> [Instructions for the task]: For the entries below, the result should be an exact transcription of the lines from the one with "LCD1 pin SDA: A4 -> A0" up to and including the one with "LUX pin SCL: A5 -> A1", and only those.

[Provided records]

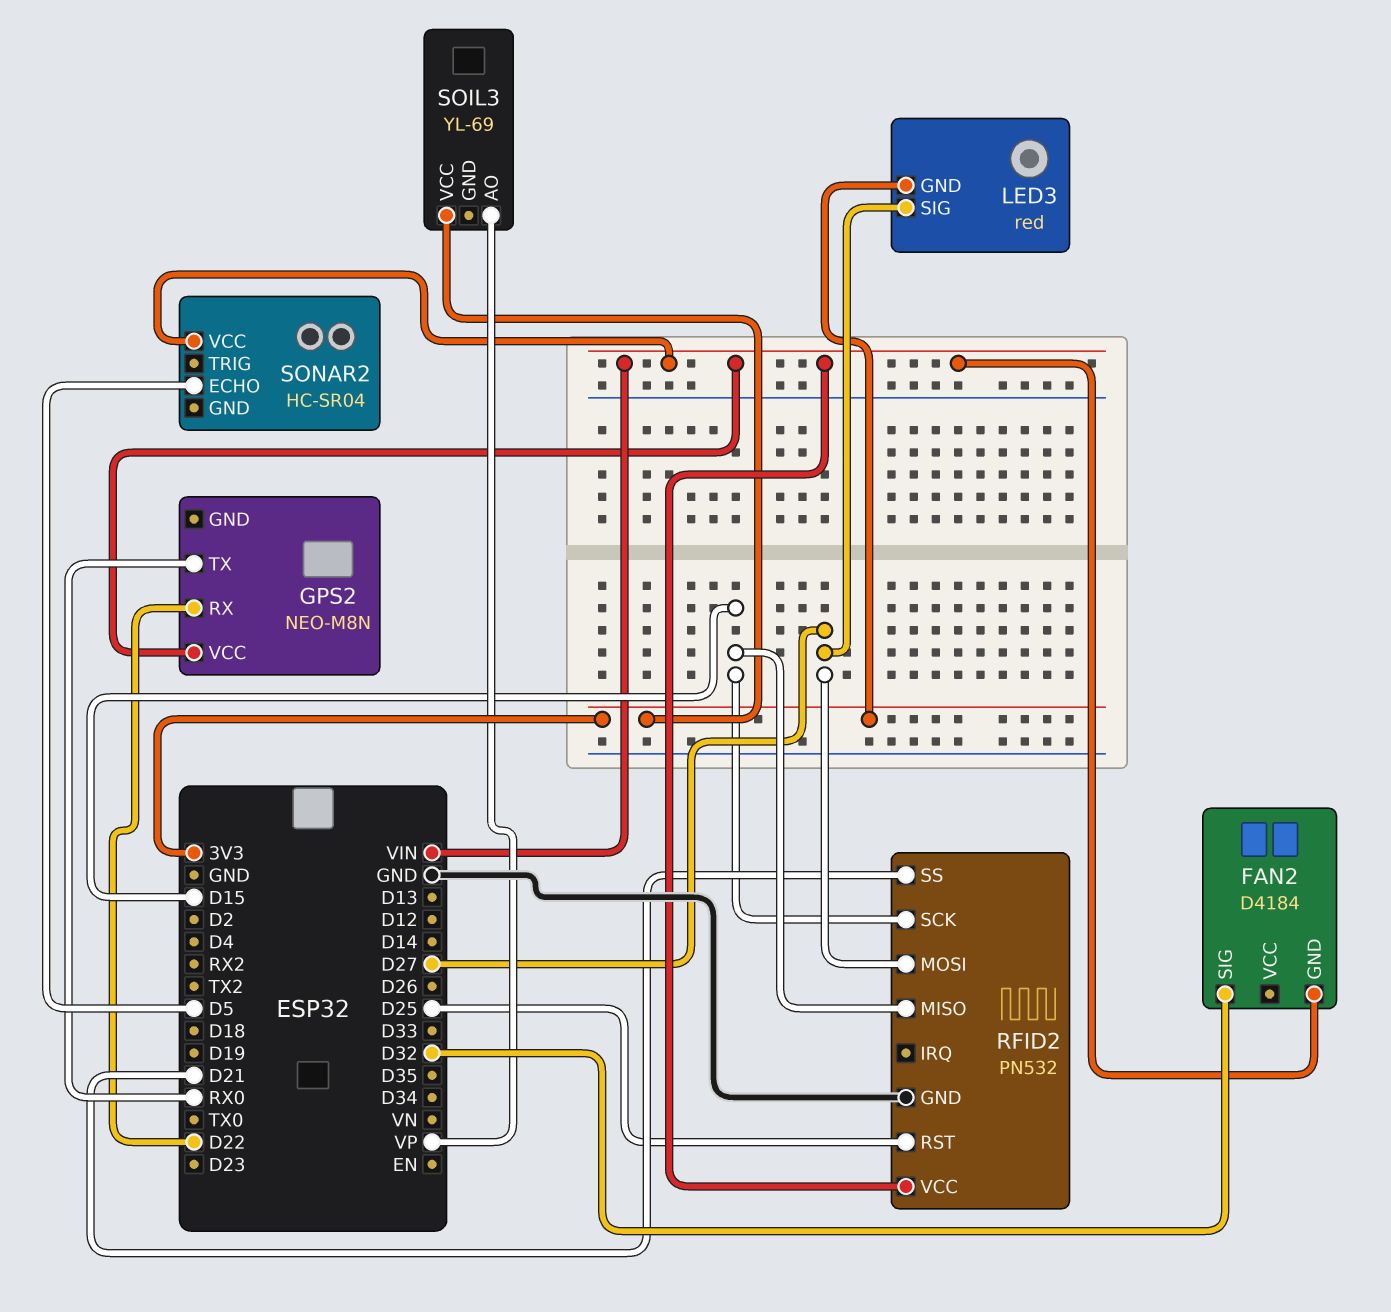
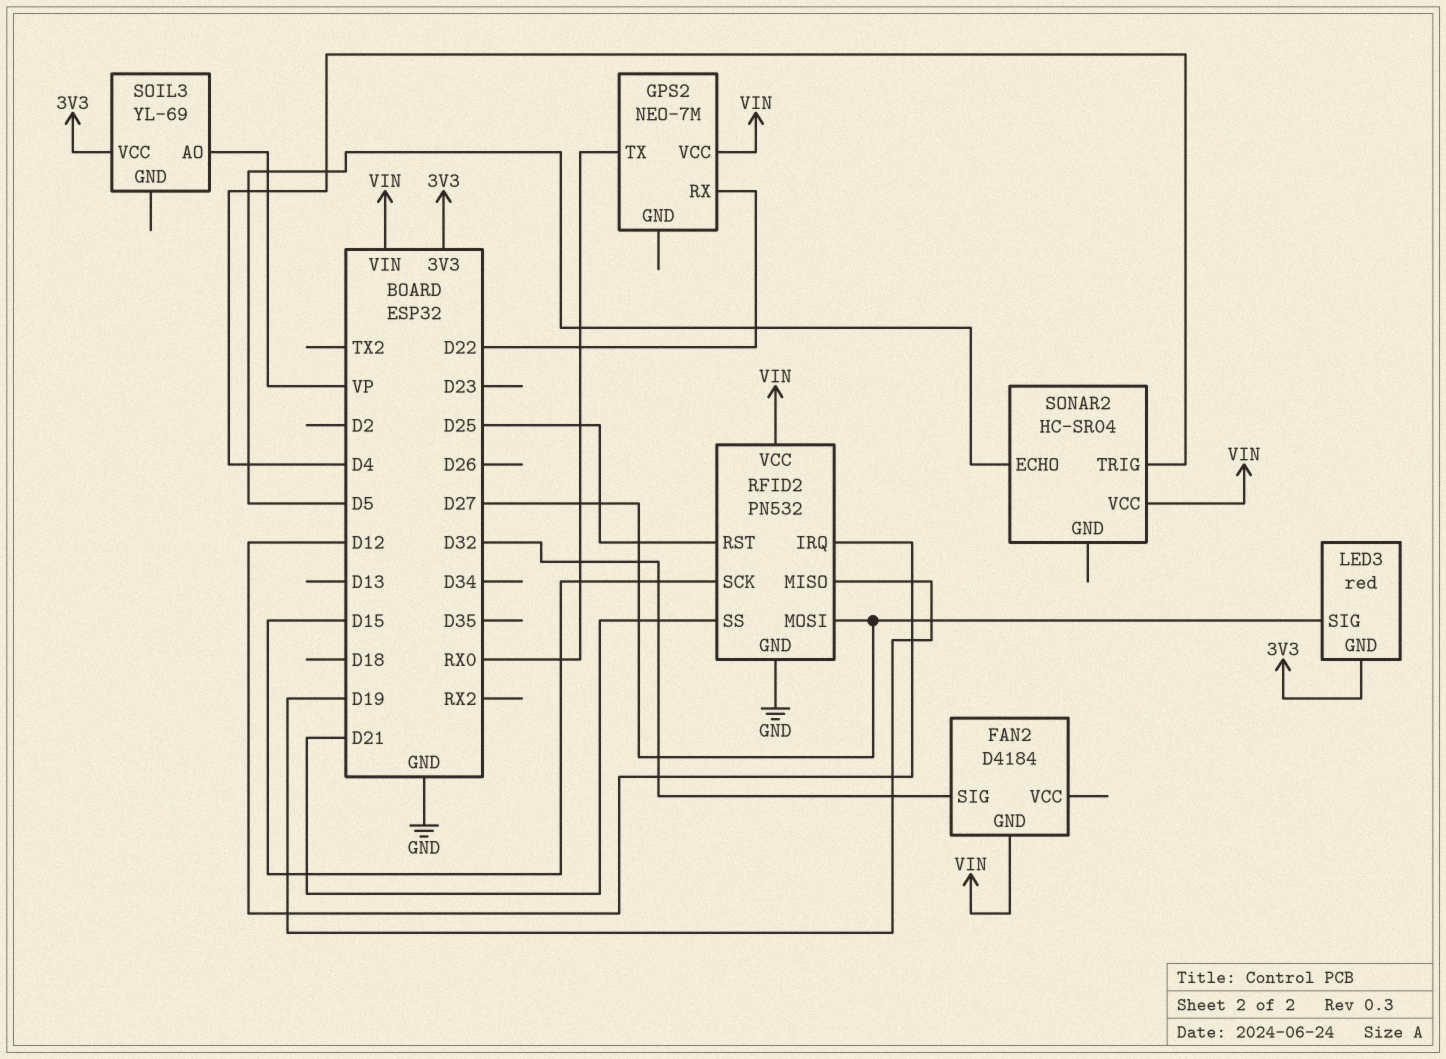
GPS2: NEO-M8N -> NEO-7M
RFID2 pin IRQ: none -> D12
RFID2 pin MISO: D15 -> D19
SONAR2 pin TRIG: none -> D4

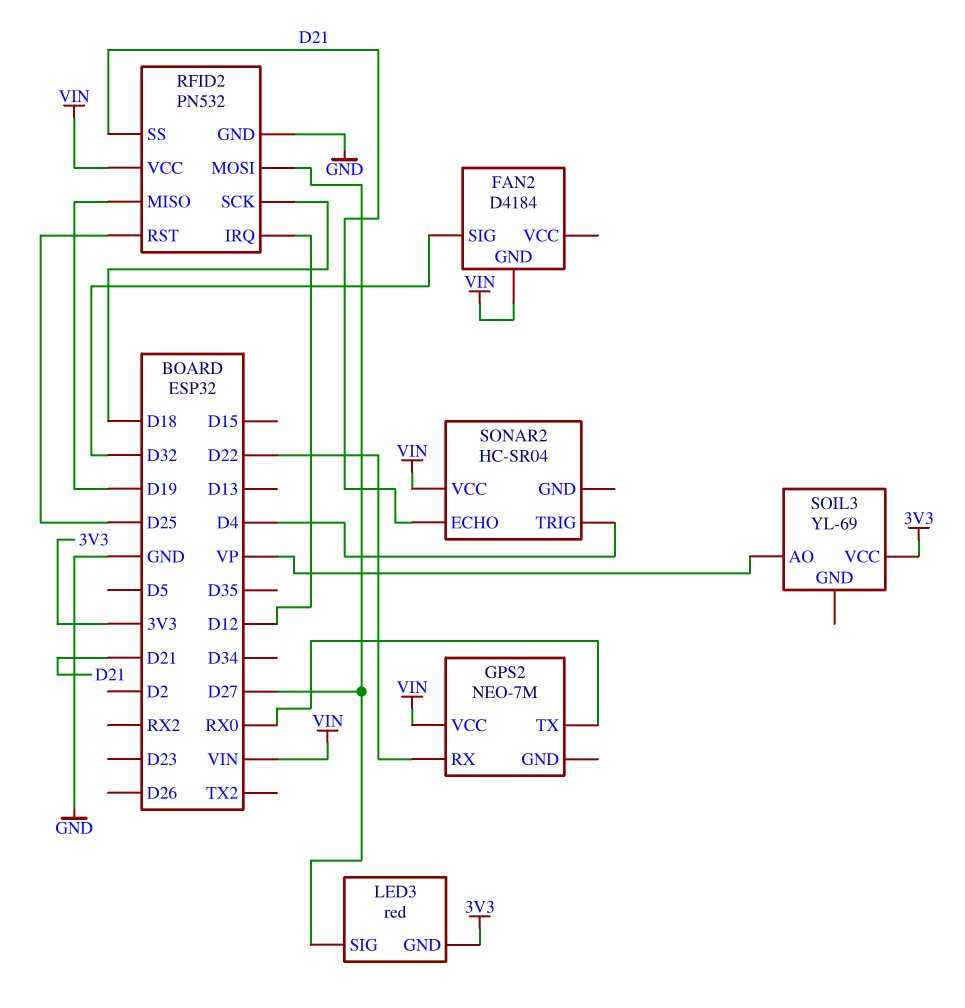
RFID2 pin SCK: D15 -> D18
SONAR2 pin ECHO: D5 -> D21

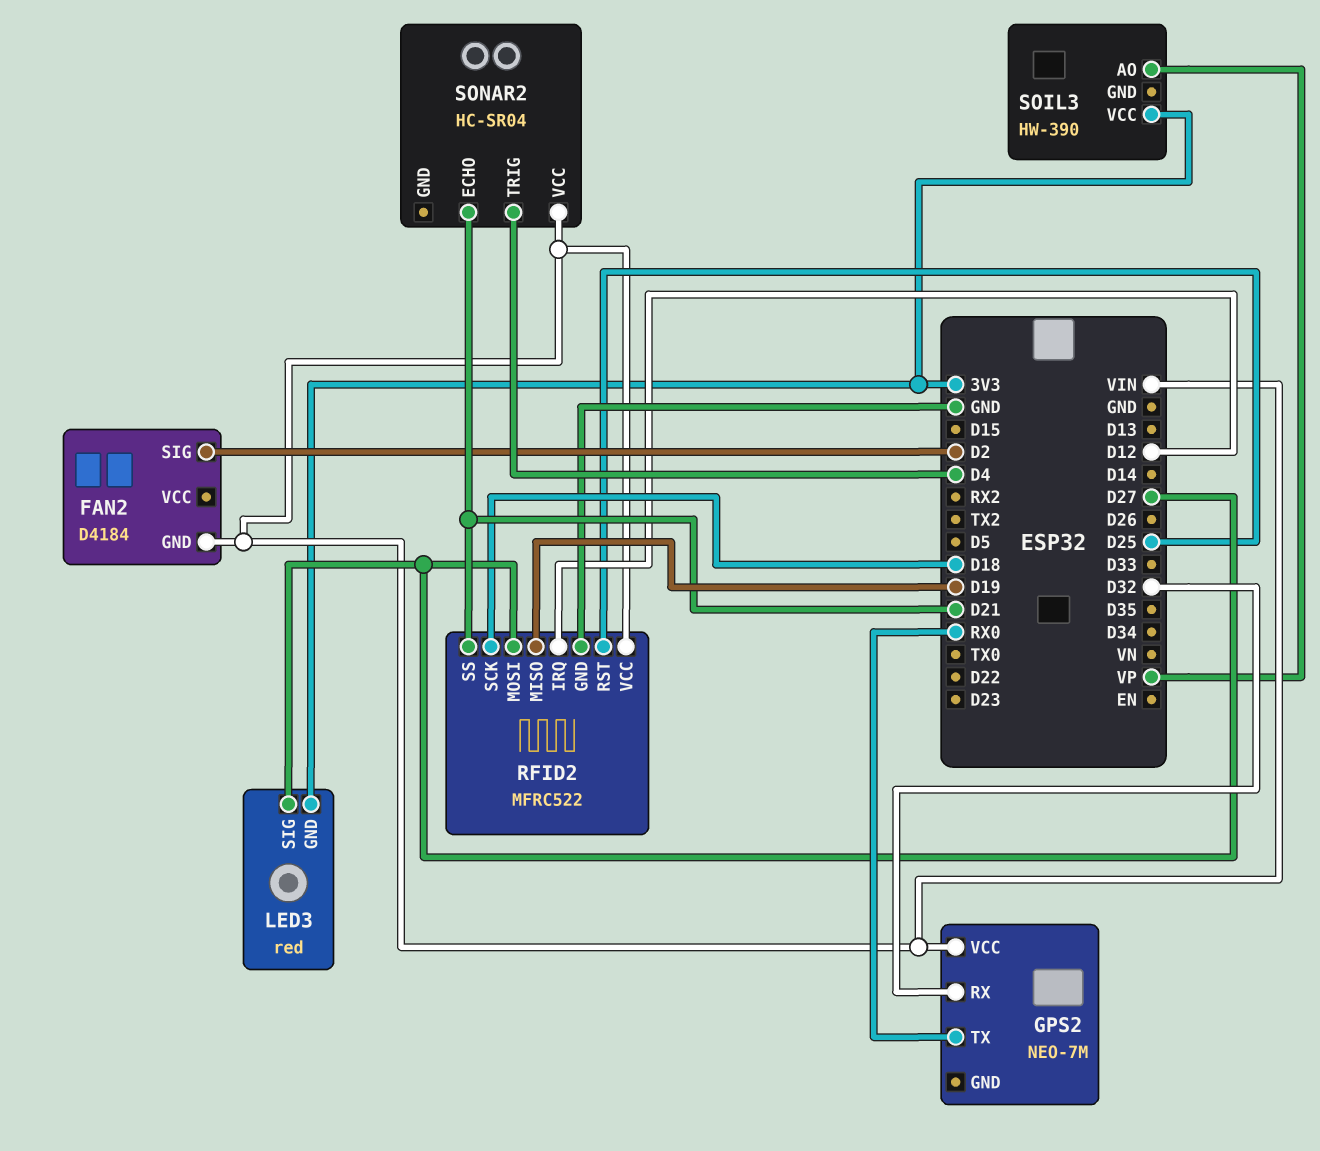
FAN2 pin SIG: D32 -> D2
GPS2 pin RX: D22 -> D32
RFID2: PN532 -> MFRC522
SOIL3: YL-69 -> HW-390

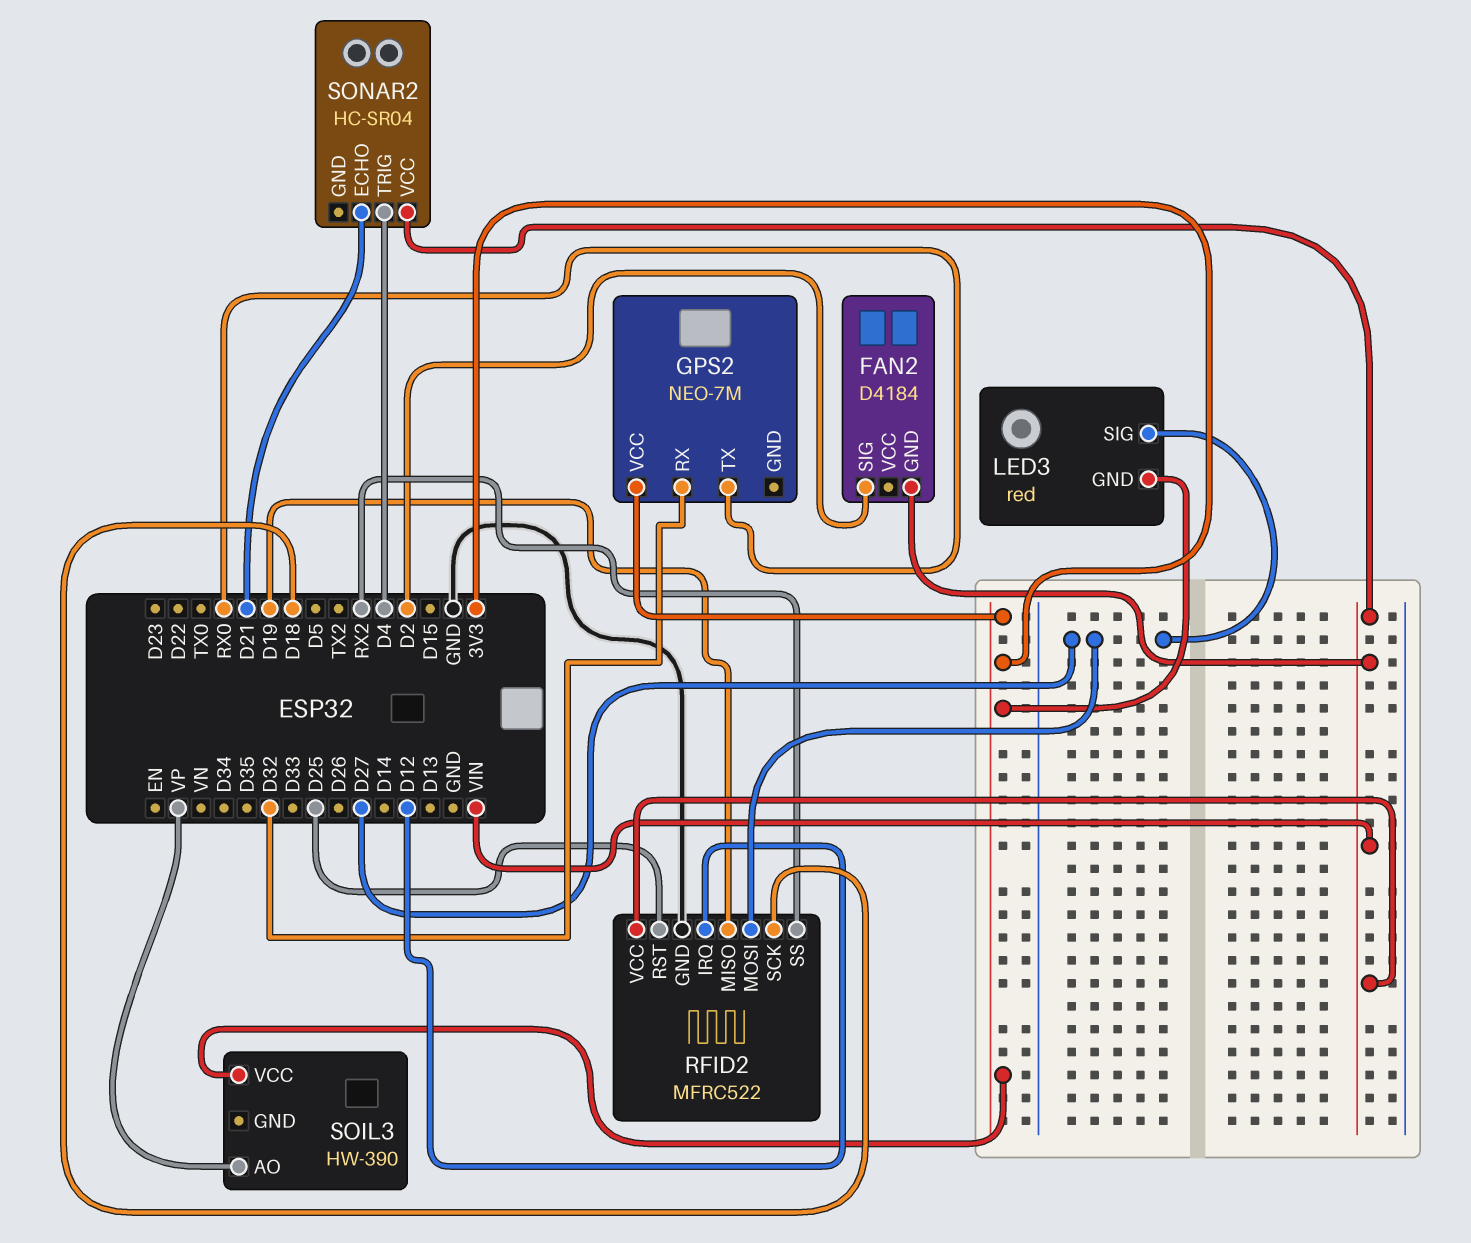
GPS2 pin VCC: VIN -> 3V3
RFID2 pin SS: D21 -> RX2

[/Provided records]
[Provided records]

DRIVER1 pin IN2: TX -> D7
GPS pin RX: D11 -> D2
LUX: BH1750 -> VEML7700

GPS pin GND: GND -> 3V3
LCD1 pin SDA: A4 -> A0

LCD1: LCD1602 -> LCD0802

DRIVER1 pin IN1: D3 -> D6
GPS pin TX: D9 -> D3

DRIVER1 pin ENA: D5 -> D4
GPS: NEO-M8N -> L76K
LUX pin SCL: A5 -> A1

[/Provided records]

> [Task output]:
LCD1 pin SDA: A4 -> A0

LCD1: LCD1602 -> LCD0802

DRIVER1 pin IN1: D3 -> D6
GPS pin TX: D9 -> D3

DRIVER1 pin ENA: D5 -> D4
GPS: NEO-M8N -> L76K
LUX pin SCL: A5 -> A1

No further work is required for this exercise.